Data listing

BEGIN

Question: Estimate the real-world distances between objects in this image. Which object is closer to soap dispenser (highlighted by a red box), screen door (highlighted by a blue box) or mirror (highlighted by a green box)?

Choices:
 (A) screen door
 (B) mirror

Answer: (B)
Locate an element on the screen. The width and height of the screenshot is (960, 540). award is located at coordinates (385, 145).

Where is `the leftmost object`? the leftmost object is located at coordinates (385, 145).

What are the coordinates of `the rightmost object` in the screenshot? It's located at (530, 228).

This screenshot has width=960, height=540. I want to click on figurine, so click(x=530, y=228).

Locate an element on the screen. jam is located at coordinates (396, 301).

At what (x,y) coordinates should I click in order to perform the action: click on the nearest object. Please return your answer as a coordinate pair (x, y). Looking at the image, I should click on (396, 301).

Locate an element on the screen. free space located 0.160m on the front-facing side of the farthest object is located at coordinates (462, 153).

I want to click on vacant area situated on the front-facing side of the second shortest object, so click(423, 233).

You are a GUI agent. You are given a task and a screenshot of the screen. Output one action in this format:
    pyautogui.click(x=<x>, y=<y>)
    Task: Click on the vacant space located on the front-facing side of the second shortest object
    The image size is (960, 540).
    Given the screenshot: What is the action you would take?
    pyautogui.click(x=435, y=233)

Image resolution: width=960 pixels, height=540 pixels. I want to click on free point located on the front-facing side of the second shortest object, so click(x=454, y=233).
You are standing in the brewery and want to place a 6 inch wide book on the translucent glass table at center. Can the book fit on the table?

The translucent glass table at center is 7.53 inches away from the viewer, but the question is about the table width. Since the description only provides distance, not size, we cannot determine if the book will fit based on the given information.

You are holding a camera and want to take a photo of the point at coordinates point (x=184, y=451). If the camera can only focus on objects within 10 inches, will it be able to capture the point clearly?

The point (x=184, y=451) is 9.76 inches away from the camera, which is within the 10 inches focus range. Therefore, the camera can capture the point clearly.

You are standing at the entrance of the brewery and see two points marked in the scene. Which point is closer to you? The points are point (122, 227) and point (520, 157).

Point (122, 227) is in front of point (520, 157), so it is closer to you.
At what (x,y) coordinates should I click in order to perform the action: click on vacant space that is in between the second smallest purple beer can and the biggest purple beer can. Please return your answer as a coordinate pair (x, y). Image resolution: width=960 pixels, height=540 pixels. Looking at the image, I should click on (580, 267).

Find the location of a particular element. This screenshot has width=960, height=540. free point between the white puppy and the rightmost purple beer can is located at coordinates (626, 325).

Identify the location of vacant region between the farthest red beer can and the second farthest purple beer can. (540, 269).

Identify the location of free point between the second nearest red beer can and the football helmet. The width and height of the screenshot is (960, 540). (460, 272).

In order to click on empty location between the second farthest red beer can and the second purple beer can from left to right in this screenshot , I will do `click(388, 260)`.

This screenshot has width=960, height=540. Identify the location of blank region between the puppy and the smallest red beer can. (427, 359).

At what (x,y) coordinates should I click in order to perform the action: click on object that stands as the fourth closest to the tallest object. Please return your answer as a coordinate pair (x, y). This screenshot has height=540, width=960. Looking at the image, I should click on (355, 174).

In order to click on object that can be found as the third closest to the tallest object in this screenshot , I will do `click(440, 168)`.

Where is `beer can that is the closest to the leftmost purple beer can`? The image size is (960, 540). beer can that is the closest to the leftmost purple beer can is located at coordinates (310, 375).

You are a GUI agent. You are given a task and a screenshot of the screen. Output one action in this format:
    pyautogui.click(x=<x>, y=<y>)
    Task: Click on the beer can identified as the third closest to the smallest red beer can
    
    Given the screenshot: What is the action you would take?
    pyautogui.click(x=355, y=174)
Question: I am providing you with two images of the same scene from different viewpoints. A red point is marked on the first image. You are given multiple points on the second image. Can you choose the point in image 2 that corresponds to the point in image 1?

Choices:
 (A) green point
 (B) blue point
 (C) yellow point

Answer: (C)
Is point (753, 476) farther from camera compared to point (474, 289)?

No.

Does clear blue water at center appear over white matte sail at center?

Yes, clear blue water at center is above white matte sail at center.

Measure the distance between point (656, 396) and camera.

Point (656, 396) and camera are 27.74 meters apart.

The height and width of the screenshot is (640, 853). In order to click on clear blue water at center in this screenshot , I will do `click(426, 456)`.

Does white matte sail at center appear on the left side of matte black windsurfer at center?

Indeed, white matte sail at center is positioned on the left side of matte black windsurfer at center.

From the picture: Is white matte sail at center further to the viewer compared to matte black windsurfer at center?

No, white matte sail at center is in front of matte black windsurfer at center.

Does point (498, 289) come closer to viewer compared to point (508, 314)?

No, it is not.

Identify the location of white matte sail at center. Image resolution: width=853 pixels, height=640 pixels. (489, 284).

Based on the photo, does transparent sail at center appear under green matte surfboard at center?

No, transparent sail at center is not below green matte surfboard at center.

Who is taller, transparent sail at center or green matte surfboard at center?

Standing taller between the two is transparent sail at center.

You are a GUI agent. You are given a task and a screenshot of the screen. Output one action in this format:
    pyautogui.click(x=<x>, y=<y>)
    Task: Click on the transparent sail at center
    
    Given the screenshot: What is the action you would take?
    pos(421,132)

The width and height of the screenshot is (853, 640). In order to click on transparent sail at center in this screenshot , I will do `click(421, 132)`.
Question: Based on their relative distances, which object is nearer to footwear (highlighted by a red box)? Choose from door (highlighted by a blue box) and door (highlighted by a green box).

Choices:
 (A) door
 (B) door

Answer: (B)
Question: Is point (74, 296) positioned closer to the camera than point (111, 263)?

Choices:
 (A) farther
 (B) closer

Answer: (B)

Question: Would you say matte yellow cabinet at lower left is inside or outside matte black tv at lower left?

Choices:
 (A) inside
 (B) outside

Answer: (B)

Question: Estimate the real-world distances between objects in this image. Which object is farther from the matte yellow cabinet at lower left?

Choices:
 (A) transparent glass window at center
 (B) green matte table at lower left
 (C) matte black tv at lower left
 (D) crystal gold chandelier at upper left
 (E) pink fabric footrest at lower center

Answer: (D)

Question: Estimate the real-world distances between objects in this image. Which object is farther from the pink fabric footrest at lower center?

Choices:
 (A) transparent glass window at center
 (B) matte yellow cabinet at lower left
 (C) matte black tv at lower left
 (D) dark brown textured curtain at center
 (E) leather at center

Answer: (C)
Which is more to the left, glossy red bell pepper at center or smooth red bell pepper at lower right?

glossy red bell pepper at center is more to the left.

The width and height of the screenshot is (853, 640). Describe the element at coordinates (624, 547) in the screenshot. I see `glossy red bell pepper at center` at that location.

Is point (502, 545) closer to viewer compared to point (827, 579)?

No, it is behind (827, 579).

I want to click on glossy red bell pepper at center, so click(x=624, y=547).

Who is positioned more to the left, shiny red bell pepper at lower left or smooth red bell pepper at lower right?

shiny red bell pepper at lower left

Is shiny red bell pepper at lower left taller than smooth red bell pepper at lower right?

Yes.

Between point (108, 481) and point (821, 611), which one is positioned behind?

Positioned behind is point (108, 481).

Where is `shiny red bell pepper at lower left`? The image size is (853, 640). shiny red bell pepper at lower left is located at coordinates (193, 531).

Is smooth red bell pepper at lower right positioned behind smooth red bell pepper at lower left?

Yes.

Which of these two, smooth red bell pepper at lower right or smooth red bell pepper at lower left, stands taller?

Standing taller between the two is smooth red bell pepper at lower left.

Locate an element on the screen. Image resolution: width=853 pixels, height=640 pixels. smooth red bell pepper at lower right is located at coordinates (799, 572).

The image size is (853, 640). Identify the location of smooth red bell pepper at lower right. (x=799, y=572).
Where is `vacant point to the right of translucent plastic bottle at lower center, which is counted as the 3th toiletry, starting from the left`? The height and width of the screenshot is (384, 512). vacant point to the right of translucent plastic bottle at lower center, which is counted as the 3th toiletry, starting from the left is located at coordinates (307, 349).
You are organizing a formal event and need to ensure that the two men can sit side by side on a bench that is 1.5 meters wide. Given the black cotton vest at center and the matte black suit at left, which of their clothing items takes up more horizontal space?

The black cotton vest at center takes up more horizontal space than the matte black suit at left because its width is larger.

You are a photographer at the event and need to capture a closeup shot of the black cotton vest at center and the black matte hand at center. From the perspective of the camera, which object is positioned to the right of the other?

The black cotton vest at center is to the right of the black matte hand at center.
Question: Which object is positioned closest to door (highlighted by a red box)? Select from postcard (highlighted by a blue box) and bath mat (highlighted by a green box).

END

◆ **WORK TO COMPLETE**
Repeat the lines above verbatim, starting with the line containing "Is smooth red bell pepper at lower right" and ending with the line containing "Locate an element on the screen. Image", including both of those lines.

◆ **RESPONSE FOR THIS EXERCISE**
Is smooth red bell pepper at lower right positioned behind smooth red bell pepper at lower left?

Yes.

Which of these two, smooth red bell pepper at lower right or smooth red bell pepper at lower left, stands taller?

Standing taller between the two is smooth red bell pepper at lower left.

Locate an element on the screen. Image resolution: width=853 pixels, height=640 pixels. smooth red bell pepper at lower right is located at coordinates (799, 572).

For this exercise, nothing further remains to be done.